* AIM OF THE EXERCISE
Search the records for lines with the word "cyan" and copy each match.

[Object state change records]
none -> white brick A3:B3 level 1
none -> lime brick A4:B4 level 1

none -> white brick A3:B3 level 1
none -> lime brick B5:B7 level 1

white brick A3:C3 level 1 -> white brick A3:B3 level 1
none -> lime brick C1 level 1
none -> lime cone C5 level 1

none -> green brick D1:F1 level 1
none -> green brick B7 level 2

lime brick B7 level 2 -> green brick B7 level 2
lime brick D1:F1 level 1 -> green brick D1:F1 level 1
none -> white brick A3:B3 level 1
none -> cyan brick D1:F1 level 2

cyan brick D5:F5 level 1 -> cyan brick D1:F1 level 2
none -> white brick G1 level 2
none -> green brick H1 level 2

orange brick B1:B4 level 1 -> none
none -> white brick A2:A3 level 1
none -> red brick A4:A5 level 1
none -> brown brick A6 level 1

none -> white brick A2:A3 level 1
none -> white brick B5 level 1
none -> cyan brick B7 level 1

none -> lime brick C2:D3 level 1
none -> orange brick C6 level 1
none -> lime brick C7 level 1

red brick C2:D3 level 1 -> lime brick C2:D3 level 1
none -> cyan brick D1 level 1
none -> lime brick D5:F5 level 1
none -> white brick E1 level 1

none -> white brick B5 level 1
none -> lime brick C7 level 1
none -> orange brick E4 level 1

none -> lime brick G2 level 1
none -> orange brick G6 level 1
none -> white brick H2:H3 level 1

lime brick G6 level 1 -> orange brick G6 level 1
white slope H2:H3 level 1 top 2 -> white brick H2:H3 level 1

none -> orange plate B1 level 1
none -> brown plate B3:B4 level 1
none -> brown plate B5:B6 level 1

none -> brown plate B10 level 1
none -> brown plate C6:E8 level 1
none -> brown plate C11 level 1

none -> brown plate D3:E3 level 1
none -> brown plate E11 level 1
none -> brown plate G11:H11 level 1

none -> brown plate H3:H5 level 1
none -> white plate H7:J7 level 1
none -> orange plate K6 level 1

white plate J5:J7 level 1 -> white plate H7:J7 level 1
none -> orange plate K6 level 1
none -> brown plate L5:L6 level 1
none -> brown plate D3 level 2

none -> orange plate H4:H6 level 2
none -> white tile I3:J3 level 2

* ANSWER TO THIS PROBLEM
none -> cyan brick D1:F1 level 2
cyan brick D5:F5 level 1 -> cyan brick D1:F1 level 2
none -> cyan brick B7 level 1
none -> cyan brick D1 level 1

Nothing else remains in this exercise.